# Problem to solve
Return every text line of the data below word for word, and leave the pictures out of your answer.

──────── Information provided ────────

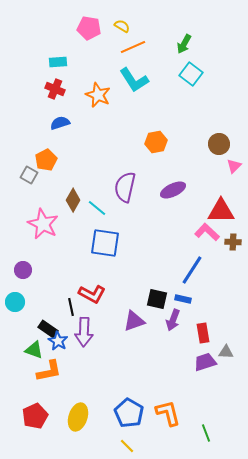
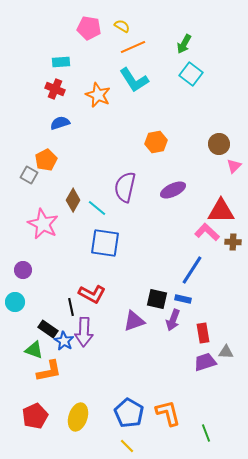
cyan rectangle at (58, 62): moved 3 px right
blue star at (58, 341): moved 6 px right
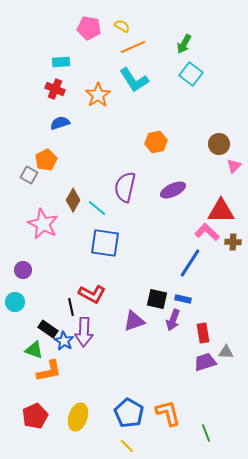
orange star at (98, 95): rotated 15 degrees clockwise
blue line at (192, 270): moved 2 px left, 7 px up
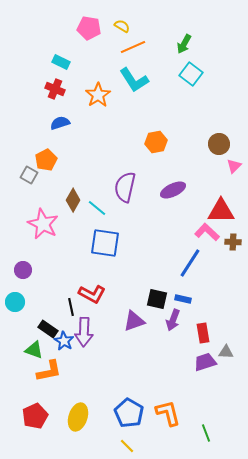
cyan rectangle at (61, 62): rotated 30 degrees clockwise
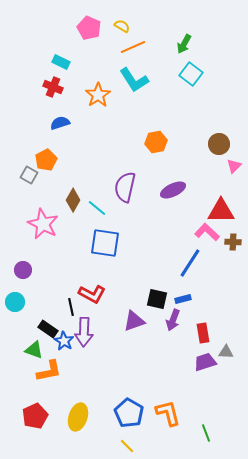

────────

# Answer
cyan rectangle at (58, 62): moved 3 px right
blue star at (58, 341): moved 6 px right
orange star at (98, 95): rotated 15 degrees clockwise
blue line at (192, 270): moved 2 px left, 7 px up
cyan rectangle at (61, 62): rotated 30 degrees clockwise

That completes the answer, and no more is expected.